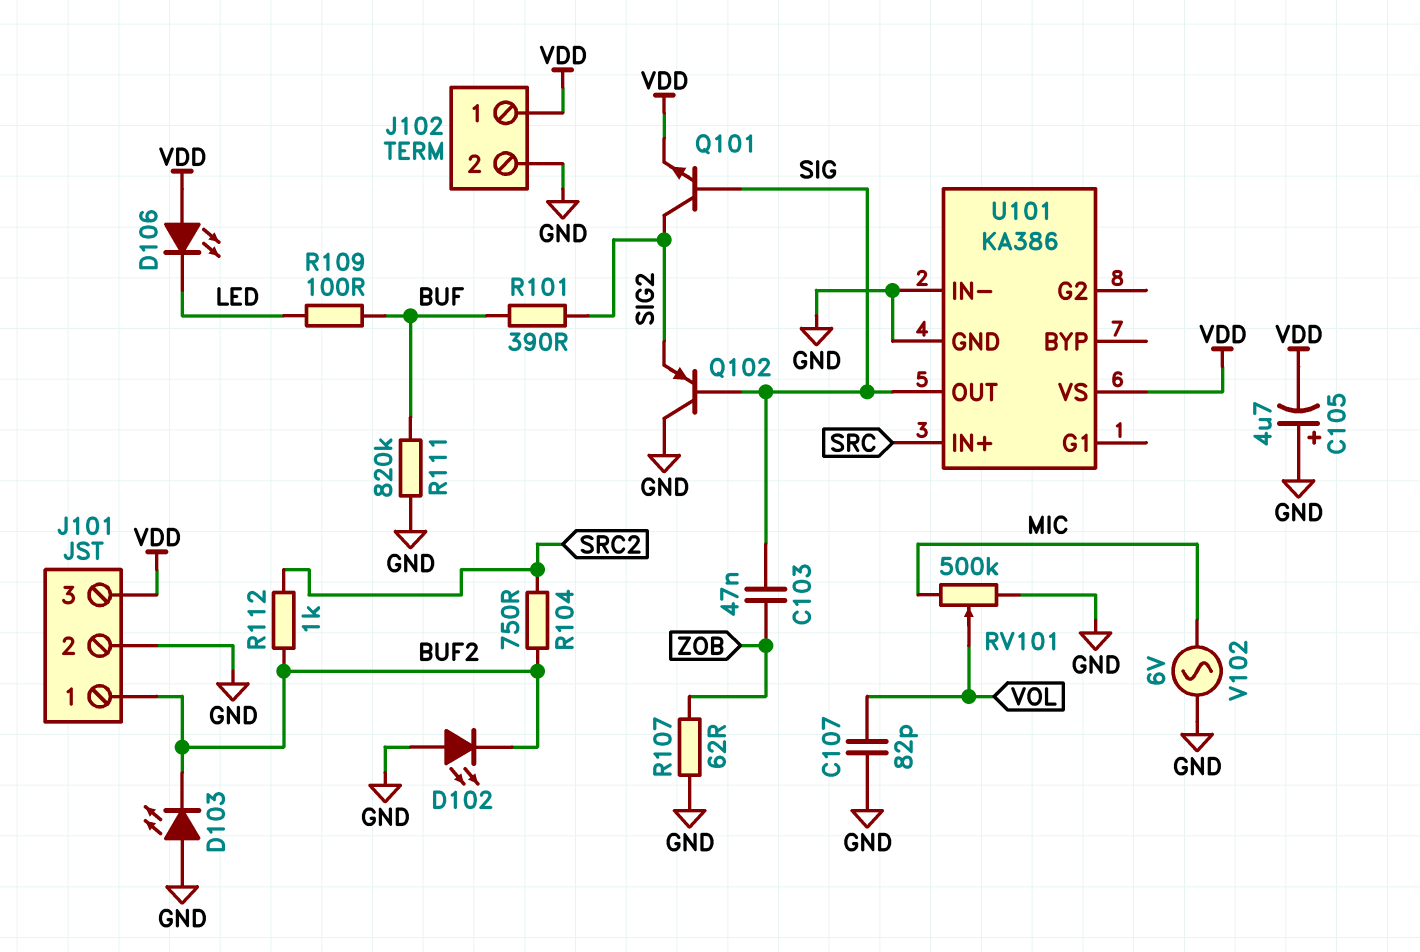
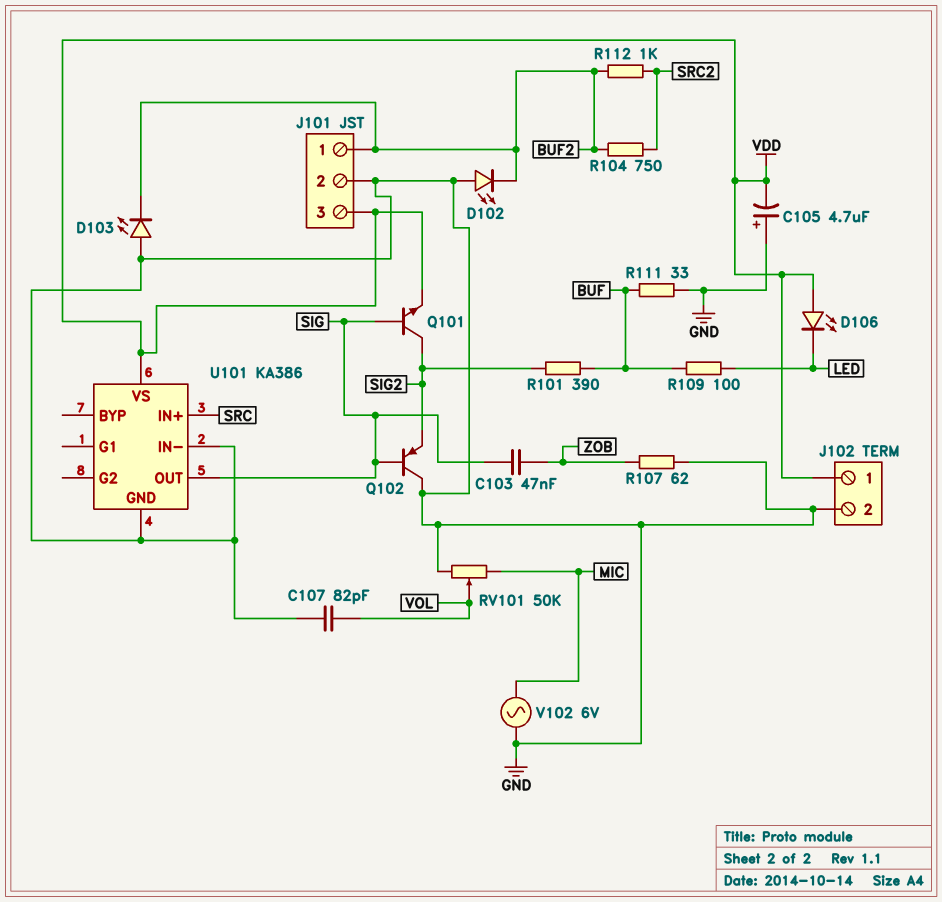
R111: 820k (BUF, GND) -> 33 (BUF, GND)
RV101: 500k (GND, MIC, wiper VOL) -> 50k (GND, MIC, wiper VOL)

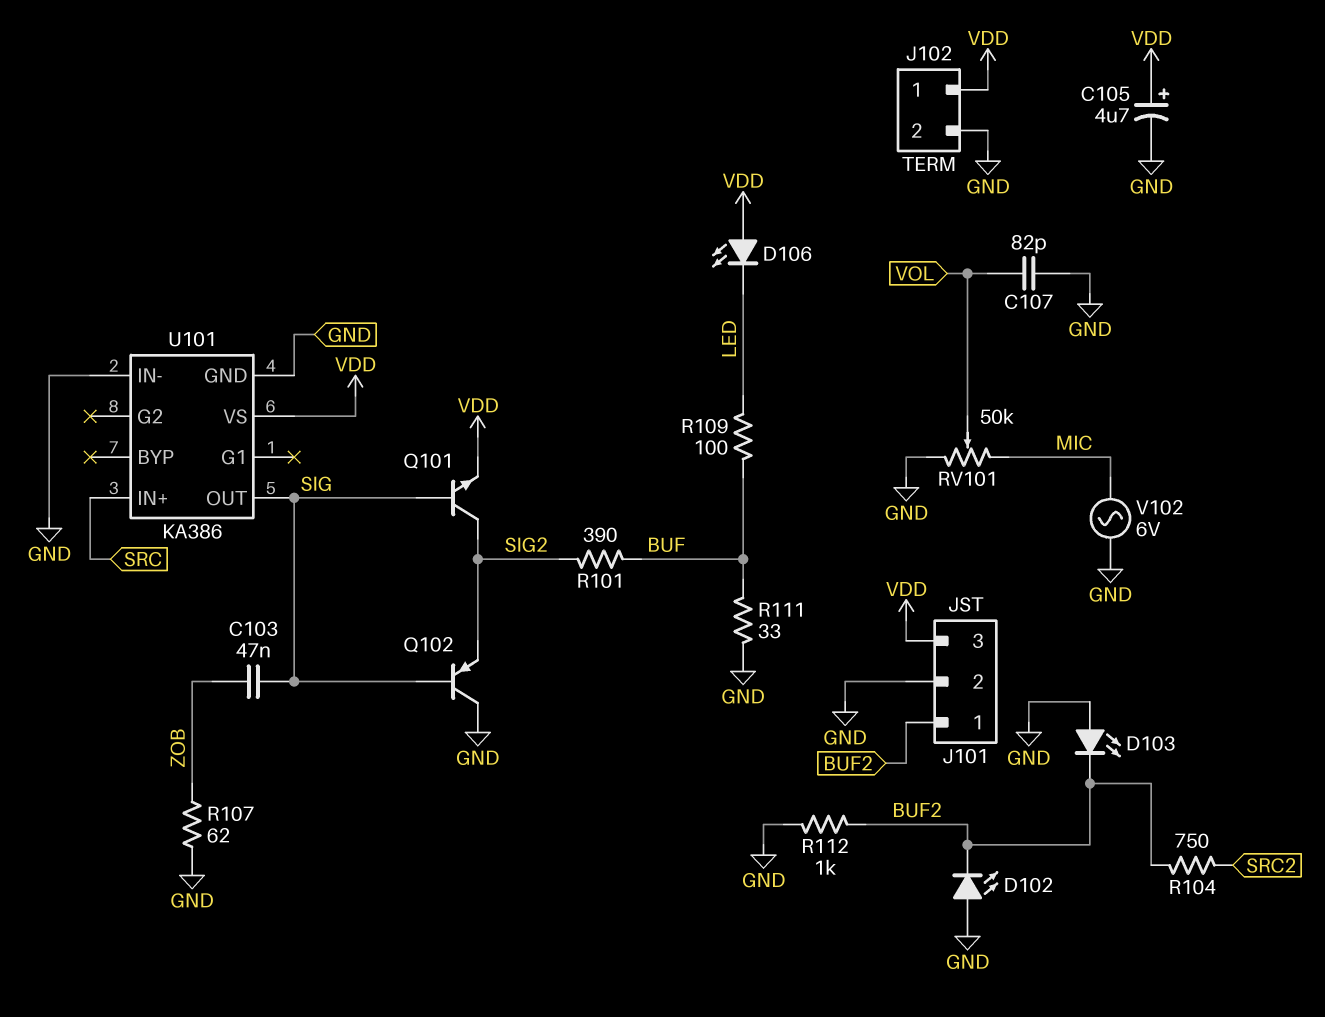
C105: 4.7uF (plus GND, minus VDD) -> 4.7uF (plus VDD, minus GND)
R112: 1k (BUF2, SRC2) -> 1k (BUF2, GND)

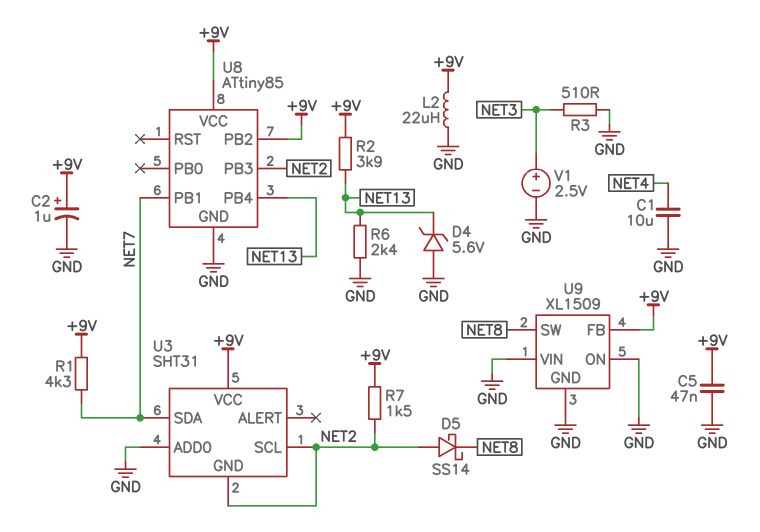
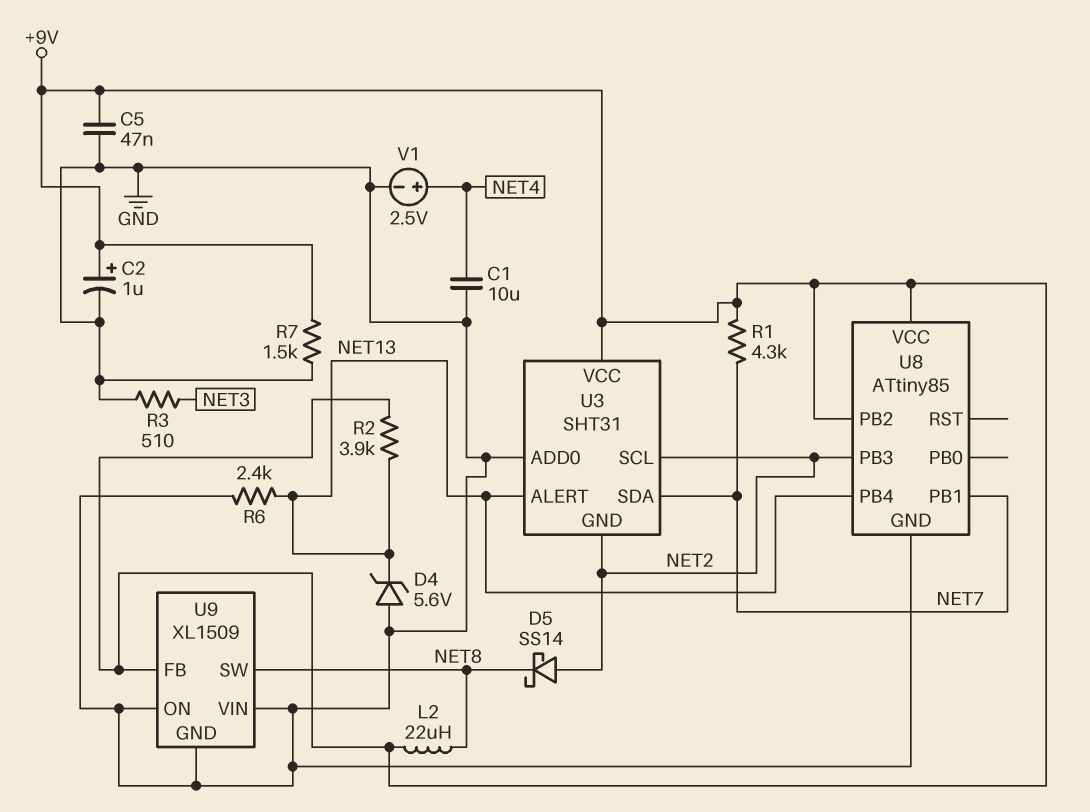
L2: 22uH (+9V, GND) -> 22uH (+9V, NET8)
R7: 1.5k (+9V, NET2) -> 1.5k (+9V, GND)
U3 pin ALERT: none -> NET13
V1: 2.5V (plus NET3, minus GND) -> 2.5V (plus NET4, minus GND)

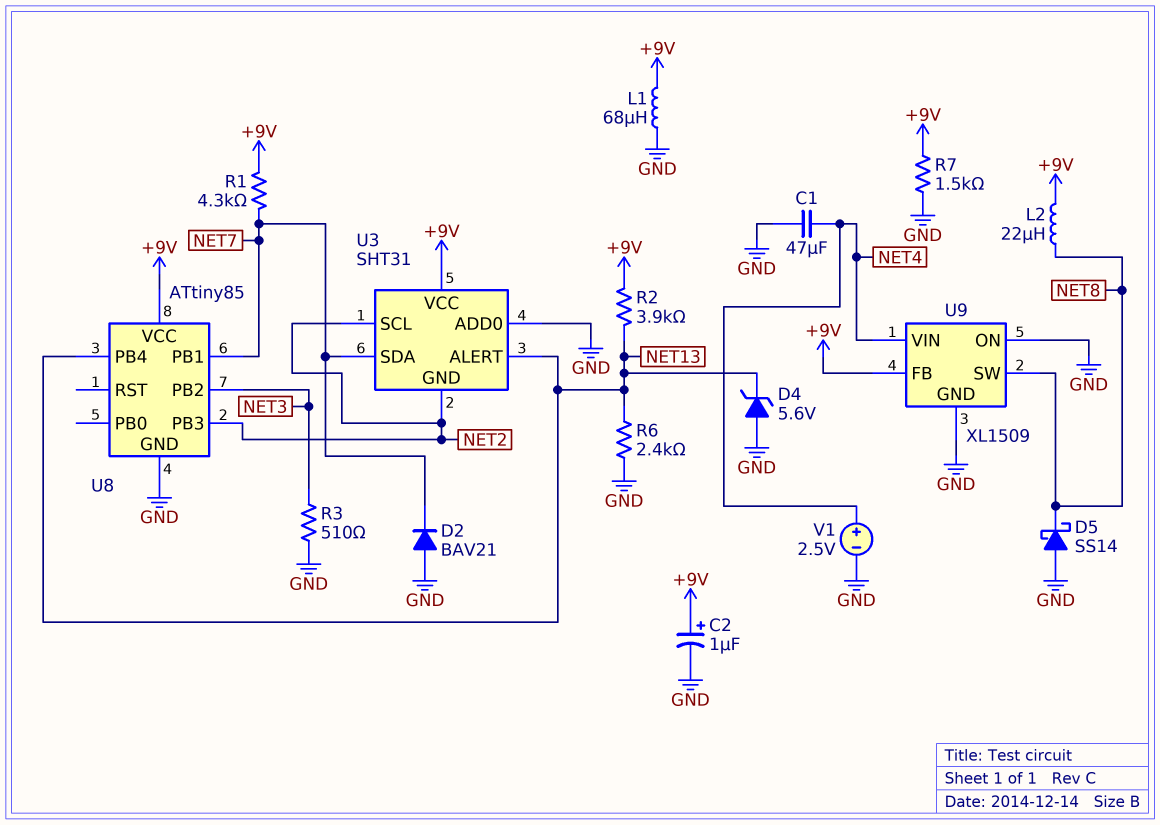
C1: 10uF (GND, NET4) -> 47uF (GND, NET4)
C5: 47nF (+9V, GND) -> none
D2: none -> diode BAV21 (A GND, K NET7)
D5: schottky SS14 (A NET2, K NET8) -> schottky SS14 (A GND, K NET8)
L1: none -> 68uH (+9V, GND)
U8 pin PB2: +9V -> NET3
U9 pin VIN: GND -> NET4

══════════

**Exercise**
Within the entries, find all lines that contain "minus" and copy each one.

**Answer to this task**
C105: 4.7uF (plus GND, minus VDD) -> 4.7uF (plus VDD, minus GND)
V1: 2.5V (plus NET3, minus GND) -> 2.5V (plus NET4, minus GND)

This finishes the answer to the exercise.